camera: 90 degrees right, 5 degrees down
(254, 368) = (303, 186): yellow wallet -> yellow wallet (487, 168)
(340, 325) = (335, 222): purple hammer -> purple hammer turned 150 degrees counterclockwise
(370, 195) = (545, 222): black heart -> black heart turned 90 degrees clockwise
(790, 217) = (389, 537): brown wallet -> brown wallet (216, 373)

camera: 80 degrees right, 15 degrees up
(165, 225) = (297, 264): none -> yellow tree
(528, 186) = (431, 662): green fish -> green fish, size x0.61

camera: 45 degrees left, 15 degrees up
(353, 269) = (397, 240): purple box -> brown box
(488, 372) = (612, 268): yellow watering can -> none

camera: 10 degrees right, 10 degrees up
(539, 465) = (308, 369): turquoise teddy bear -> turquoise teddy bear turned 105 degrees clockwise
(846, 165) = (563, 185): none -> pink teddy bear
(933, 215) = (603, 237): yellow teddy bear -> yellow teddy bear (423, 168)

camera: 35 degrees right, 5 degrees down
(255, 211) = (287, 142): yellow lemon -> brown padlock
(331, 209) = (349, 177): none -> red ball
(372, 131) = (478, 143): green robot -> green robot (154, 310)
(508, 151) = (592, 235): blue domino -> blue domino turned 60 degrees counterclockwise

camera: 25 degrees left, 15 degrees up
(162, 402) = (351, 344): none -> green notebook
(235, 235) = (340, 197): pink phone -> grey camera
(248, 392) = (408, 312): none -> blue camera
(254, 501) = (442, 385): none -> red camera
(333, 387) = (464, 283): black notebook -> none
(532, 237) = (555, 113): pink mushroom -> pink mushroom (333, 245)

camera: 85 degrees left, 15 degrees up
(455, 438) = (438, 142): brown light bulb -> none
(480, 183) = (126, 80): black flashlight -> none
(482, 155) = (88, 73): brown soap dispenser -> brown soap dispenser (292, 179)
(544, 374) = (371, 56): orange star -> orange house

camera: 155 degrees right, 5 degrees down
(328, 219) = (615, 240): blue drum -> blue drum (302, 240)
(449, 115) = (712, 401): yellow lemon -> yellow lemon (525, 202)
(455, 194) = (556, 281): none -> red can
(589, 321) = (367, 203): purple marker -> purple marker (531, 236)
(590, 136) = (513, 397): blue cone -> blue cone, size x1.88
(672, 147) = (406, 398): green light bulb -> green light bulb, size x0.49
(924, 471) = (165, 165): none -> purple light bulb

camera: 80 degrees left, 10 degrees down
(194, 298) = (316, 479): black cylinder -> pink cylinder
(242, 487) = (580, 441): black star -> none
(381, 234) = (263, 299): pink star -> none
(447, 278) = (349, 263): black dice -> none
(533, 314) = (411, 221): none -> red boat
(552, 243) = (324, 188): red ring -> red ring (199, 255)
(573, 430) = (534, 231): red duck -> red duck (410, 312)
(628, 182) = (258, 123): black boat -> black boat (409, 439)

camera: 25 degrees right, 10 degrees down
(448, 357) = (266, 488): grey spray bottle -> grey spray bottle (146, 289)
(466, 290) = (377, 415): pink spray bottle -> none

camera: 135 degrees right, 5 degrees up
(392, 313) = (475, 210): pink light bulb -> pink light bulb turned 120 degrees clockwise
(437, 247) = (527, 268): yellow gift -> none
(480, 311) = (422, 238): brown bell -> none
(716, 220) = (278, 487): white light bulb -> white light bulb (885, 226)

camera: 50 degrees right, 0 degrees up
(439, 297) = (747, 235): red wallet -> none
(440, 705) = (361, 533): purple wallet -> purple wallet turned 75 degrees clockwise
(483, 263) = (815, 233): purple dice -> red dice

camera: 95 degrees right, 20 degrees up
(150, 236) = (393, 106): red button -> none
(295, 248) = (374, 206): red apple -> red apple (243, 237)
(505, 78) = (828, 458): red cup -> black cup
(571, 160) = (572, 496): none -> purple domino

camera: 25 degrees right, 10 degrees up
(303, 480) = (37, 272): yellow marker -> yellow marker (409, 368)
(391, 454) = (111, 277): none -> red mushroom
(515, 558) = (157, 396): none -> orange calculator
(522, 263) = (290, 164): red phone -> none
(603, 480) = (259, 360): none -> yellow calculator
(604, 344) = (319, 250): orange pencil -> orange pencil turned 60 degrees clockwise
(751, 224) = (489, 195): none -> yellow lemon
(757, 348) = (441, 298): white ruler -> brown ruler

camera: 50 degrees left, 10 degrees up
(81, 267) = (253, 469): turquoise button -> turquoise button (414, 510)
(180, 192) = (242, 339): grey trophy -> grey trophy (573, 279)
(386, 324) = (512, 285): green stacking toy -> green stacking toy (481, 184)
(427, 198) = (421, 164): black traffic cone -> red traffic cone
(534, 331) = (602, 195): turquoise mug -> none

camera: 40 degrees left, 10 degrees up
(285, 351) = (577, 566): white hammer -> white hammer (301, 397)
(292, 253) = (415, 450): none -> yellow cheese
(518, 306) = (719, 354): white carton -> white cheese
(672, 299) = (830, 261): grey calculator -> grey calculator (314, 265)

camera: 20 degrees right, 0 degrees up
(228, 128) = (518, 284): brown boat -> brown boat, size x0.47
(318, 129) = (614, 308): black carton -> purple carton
..........
- How to complete this task: Reproduce all of the data exactly as given.

- Solution to this problem:
camera: 90 degrees right, 5 degrees down
(254, 368) = (303, 186): yellow wallet -> yellow wallet (487, 168)
(340, 325) = (335, 222): purple hammer -> purple hammer turned 150 degrees counterclockwise
(370, 195) = (545, 222): black heart -> black heart turned 90 degrees clockwise
(790, 217) = (389, 537): brown wallet -> brown wallet (216, 373)

camera: 80 degrees right, 15 degrees up
(165, 225) = (297, 264): none -> yellow tree
(528, 186) = (431, 662): green fish -> green fish, size x0.61

camera: 45 degrees left, 15 degrees up
(353, 269) = (397, 240): purple box -> brown box
(488, 372) = (612, 268): yellow watering can -> none

camera: 10 degrees right, 10 degrees up
(539, 465) = (308, 369): turquoise teddy bear -> turquoise teddy bear turned 105 degrees clockwise
(846, 165) = (563, 185): none -> pink teddy bear
(933, 215) = (603, 237): yellow teddy bear -> yellow teddy bear (423, 168)

camera: 35 degrees right, 5 degrees down
(255, 211) = (287, 142): yellow lemon -> brown padlock
(331, 209) = (349, 177): none -> red ball
(372, 131) = (478, 143): green robot -> green robot (154, 310)
(508, 151) = (592, 235): blue domino -> blue domino turned 60 degrees counterclockwise

camera: 25 degrees left, 15 degrees up
(162, 402) = (351, 344): none -> green notebook
(235, 235) = (340, 197): pink phone -> grey camera
(248, 392) = (408, 312): none -> blue camera
(254, 501) = (442, 385): none -> red camera
(333, 387) = (464, 283): black notebook -> none
(532, 237) = (555, 113): pink mushroom -> pink mushroom (333, 245)

camera: 85 degrees left, 15 degrees up
(455, 438) = (438, 142): brown light bulb -> none
(480, 183) = (126, 80): black flashlight -> none
(482, 155) = (88, 73): brown soap dispenser -> brown soap dispenser (292, 179)
(544, 374) = (371, 56): orange star -> orange house

camera: 155 degrees right, 5 degrees down
(328, 219) = (615, 240): blue drum -> blue drum (302, 240)
(449, 115) = (712, 401): yellow lemon -> yellow lemon (525, 202)
(455, 194) = (556, 281): none -> red can
(589, 321) = (367, 203): purple marker -> purple marker (531, 236)
(590, 136) = (513, 397): blue cone -> blue cone, size x1.88
(672, 147) = (406, 398): green light bulb -> green light bulb, size x0.49
(924, 471) = (165, 165): none -> purple light bulb

camera: 80 degrees left, 10 degrees down
(194, 298) = (316, 479): black cylinder -> pink cylinder
(242, 487) = (580, 441): black star -> none
(381, 234) = (263, 299): pink star -> none
(447, 278) = (349, 263): black dice -> none
(533, 314) = (411, 221): none -> red boat
(552, 243) = (324, 188): red ring -> red ring (199, 255)
(573, 430) = (534, 231): red duck -> red duck (410, 312)
(628, 182) = (258, 123): black boat -> black boat (409, 439)

camera: 25 degrees right, 10 degrees down
(448, 357) = (266, 488): grey spray bottle -> grey spray bottle (146, 289)
(466, 290) = (377, 415): pink spray bottle -> none

camera: 135 degrees right, 5 degrees up
(392, 313) = (475, 210): pink light bulb -> pink light bulb turned 120 degrees clockwise
(437, 247) = (527, 268): yellow gift -> none
(480, 311) = (422, 238): brown bell -> none
(716, 220) = (278, 487): white light bulb -> white light bulb (885, 226)

camera: 50 degrees right, 0 degrees up
(439, 297) = (747, 235): red wallet -> none
(440, 705) = (361, 533): purple wallet -> purple wallet turned 75 degrees clockwise
(483, 263) = (815, 233): purple dice -> red dice

camera: 95 degrees right, 20 degrees up
(150, 236) = (393, 106): red button -> none
(295, 248) = (374, 206): red apple -> red apple (243, 237)
(505, 78) = (828, 458): red cup -> black cup
(571, 160) = (572, 496): none -> purple domino

camera: 25 degrees right, 10 degrees up
(303, 480) = (37, 272): yellow marker -> yellow marker (409, 368)
(391, 454) = (111, 277): none -> red mushroom
(515, 558) = (157, 396): none -> orange calculator
(522, 263) = (290, 164): red phone -> none
(603, 480) = (259, 360): none -> yellow calculator
(604, 344) = (319, 250): orange pencil -> orange pencil turned 60 degrees clockwise
(751, 224) = (489, 195): none -> yellow lemon
(757, 348) = (441, 298): white ruler -> brown ruler

camera: 50 degrees left, 10 degrees up
(81, 267) = (253, 469): turquoise button -> turquoise button (414, 510)
(180, 192) = (242, 339): grey trophy -> grey trophy (573, 279)
(386, 324) = (512, 285): green stacking toy -> green stacking toy (481, 184)
(427, 198) = (421, 164): black traffic cone -> red traffic cone
(534, 331) = (602, 195): turquoise mug -> none

camera: 40 degrees left, 10 degrees up
(285, 351) = (577, 566): white hammer -> white hammer (301, 397)
(292, 253) = (415, 450): none -> yellow cheese
(518, 306) = (719, 354): white carton -> white cheese
(672, 299) = (830, 261): grey calculator -> grey calculator (314, 265)

camera: 20 degrees right, 0 degrees up
(228, 128) = (518, 284): brown boat -> brown boat, size x0.47
(318, 129) = (614, 308): black carton -> purple carton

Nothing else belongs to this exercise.